In the material below, find each line that contains the word "rectangle" and copy it.

Data for this exercise ::
══════════════════════════════
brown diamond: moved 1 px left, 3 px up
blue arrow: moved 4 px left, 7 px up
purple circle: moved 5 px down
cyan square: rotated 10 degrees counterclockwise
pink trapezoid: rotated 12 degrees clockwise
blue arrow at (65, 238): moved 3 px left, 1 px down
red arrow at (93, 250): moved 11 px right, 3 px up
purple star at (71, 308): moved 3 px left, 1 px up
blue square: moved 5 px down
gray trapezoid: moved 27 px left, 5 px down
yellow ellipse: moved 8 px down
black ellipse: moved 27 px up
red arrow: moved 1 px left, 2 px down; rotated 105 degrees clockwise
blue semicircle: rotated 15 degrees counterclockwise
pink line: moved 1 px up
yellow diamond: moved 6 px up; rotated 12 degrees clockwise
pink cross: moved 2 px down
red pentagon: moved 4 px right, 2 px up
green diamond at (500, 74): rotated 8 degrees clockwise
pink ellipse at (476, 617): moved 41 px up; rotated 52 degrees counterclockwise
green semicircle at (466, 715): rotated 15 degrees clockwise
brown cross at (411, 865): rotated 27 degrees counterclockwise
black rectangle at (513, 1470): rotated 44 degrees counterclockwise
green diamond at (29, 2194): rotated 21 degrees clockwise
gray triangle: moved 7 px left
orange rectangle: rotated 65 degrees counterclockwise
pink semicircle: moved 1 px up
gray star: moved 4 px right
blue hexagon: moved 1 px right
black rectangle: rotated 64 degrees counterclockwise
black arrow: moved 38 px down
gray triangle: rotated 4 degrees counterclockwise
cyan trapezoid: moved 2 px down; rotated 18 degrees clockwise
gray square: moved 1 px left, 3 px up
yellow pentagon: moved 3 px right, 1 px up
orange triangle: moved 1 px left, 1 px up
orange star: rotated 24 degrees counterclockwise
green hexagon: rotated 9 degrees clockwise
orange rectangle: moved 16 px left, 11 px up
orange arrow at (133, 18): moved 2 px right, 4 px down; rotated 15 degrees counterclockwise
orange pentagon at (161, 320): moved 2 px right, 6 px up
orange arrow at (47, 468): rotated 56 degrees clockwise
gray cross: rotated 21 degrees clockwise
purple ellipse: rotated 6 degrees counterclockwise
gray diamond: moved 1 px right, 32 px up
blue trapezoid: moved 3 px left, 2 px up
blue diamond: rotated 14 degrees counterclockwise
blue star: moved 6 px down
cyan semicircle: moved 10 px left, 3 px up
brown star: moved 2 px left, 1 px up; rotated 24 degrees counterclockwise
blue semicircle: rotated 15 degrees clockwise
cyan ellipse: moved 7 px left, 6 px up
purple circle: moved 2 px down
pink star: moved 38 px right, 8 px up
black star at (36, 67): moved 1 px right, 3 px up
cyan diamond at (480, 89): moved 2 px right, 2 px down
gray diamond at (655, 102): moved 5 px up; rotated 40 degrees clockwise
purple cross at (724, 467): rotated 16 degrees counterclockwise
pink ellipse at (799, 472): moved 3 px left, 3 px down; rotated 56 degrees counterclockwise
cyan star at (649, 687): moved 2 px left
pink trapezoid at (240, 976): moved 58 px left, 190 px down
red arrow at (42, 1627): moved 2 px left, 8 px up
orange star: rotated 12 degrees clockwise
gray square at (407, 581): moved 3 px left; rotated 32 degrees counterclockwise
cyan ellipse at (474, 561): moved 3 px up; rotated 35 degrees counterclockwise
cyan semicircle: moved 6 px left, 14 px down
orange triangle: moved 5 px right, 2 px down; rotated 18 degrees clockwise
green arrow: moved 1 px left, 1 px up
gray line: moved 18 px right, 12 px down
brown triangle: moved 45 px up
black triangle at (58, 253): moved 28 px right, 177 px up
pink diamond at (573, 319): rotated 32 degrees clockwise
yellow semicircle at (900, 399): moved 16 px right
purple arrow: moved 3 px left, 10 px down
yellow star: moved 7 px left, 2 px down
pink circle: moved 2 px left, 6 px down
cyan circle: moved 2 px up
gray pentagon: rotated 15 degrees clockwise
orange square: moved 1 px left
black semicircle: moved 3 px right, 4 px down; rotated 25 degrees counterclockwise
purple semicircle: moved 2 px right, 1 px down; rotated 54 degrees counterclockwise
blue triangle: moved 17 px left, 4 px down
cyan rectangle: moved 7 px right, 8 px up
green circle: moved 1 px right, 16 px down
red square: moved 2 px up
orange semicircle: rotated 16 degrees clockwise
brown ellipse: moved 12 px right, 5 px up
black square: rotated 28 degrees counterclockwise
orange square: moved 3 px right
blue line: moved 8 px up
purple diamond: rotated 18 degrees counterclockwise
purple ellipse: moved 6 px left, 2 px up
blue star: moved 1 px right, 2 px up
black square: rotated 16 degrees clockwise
══════════════════════════════
Output ::
black rectangle at (513, 1470): rotated 44 degrees counterclockwise
orange rectangle: rotated 65 degrees counterclockwise
black rectangle: rotated 64 degrees counterclockwise
orange rectangle: moved 16 px left, 11 px up
cyan rectangle: moved 7 px right, 8 px up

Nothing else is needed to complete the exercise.